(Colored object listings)
·····
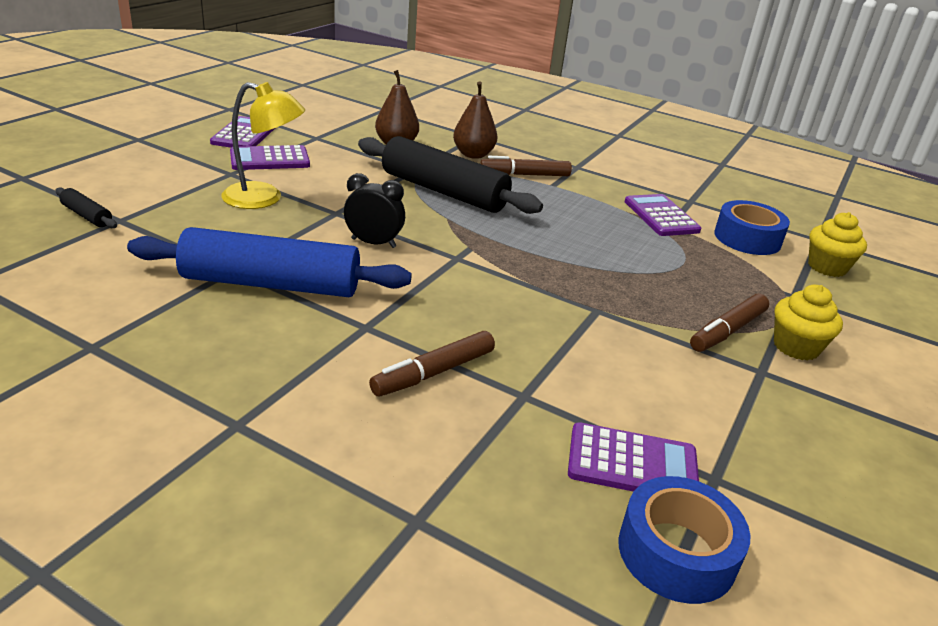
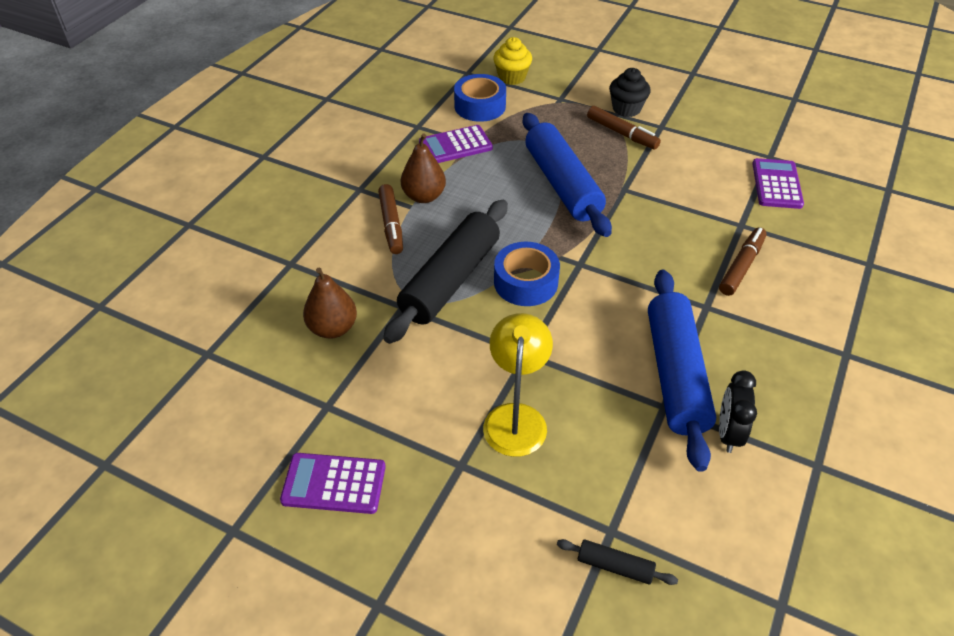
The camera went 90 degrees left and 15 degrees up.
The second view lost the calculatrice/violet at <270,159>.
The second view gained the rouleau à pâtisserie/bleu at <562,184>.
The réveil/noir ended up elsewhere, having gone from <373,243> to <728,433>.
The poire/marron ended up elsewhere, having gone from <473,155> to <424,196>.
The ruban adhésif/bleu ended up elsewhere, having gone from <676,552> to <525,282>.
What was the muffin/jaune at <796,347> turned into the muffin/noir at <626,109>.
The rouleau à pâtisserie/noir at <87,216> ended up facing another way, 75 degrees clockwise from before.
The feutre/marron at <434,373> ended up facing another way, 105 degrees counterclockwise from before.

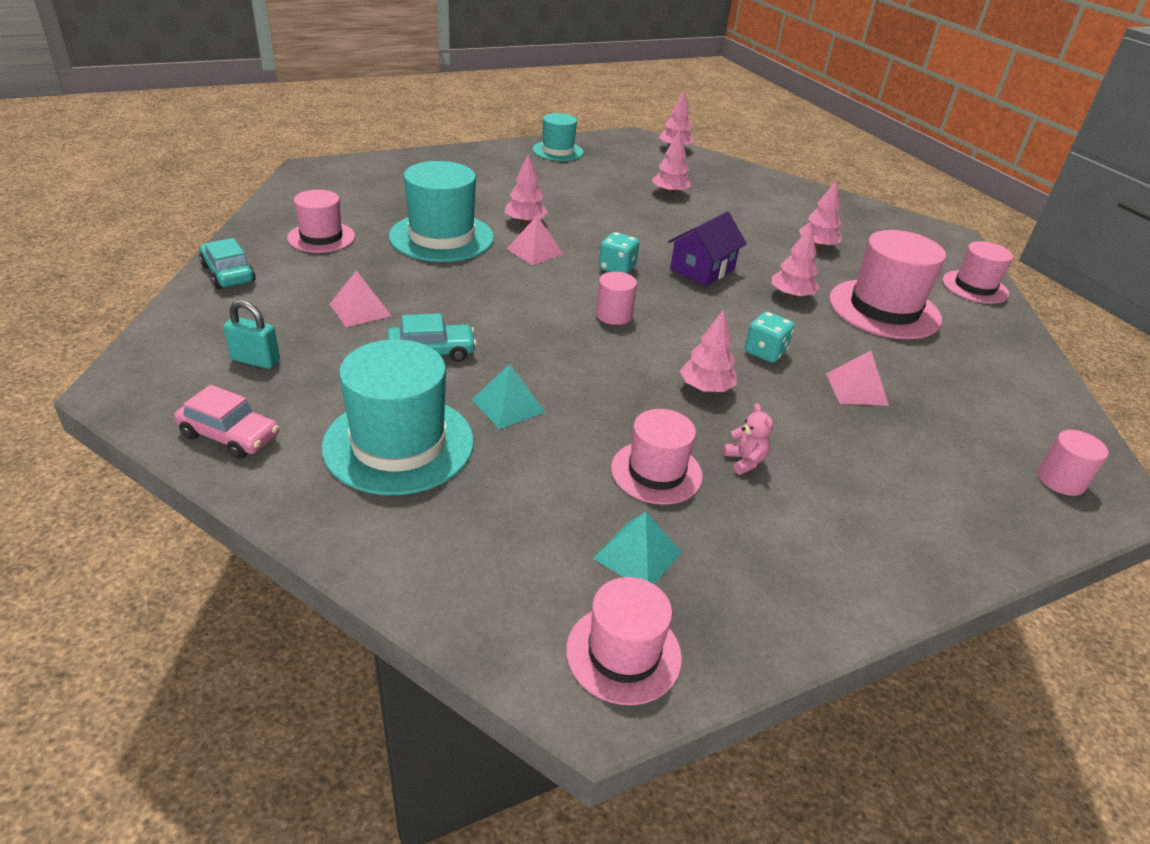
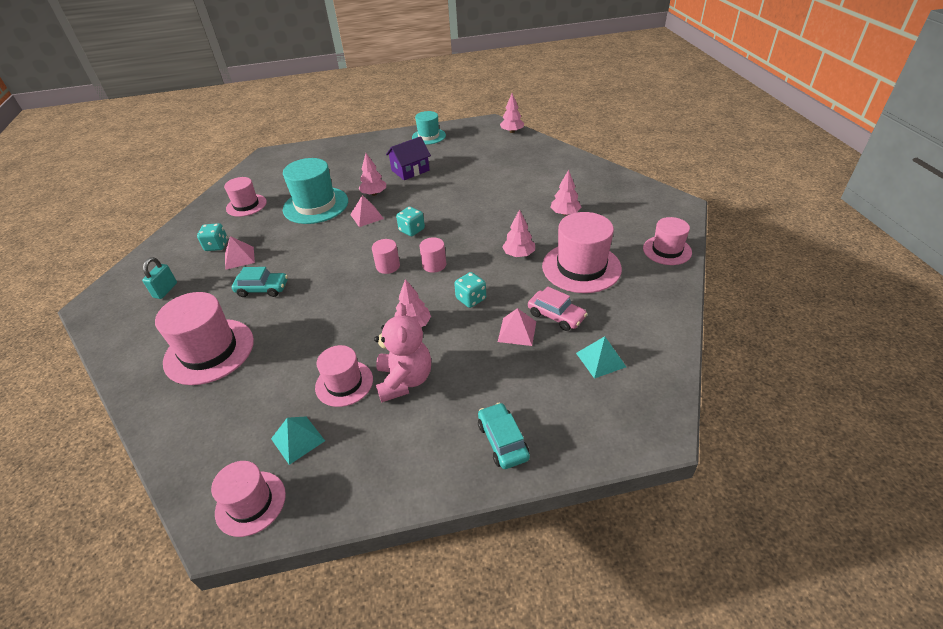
The camera went 20 degrees right and 5 degrees up.
The second view lost the arbre/rose at <669,193>.
The second view gained the dé/turquoise at <216,246>.
The voiture/rose ended up elsewhere, having gone from <230,435> to <556,316>.
The voiture/turquoise ended up elsewhere, having gone from <228,274> to <502,441>.
The pyramide/turquoise ended up elsewhere, having gone from <508,405> to <600,359>.
The maison/violet ended up elsewhere, having gone from <702,269> to <410,170>.
The cylindre/rose ended up elsewhere, having gone from <1061,480> to <434,265>.
What was the chapeau/turquoise at <399,444> turned into the chapeau/rose at <209,351>.
The cadenas/turquoise at <255,360> ended up facing another way, 75 degrees clockwise from before.
The size of the ours en peluche/rose at <744,461> changed by a factor of 2.17.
·····
Write out each line again, exactly as it appears above, except for any picture.

The camera went 90 degrees left and 15 degrees up.
The second view lost the calculatrice/violet at <270,159>.
The second view gained the rouleau à pâtisserie/bleu at <562,184>.
The réveil/noir ended up elsewhere, having gone from <373,243> to <728,433>.
The poire/marron ended up elsewhere, having gone from <473,155> to <424,196>.
The ruban adhésif/bleu ended up elsewhere, having gone from <676,552> to <525,282>.
What was the muffin/jaune at <796,347> turned into the muffin/noir at <626,109>.
The rouleau à pâtisserie/noir at <87,216> ended up facing another way, 75 degrees clockwise from before.
The feutre/marron at <434,373> ended up facing another way, 105 degrees counterclockwise from before.

The camera went 20 degrees right and 5 degrees up.
The second view lost the arbre/rose at <669,193>.
The second view gained the dé/turquoise at <216,246>.
The voiture/rose ended up elsewhere, having gone from <230,435> to <556,316>.
The voiture/turquoise ended up elsewhere, having gone from <228,274> to <502,441>.
The pyramide/turquoise ended up elsewhere, having gone from <508,405> to <600,359>.
The maison/violet ended up elsewhere, having gone from <702,269> to <410,170>.
The cylindre/rose ended up elsewhere, having gone from <1061,480> to <434,265>.
What was the chapeau/turquoise at <399,444> turned into the chapeau/rose at <209,351>.
The cadenas/turquoise at <255,360> ended up facing another way, 75 degrees clockwise from before.
The size of the ours en peluche/rose at <744,461> changed by a factor of 2.17.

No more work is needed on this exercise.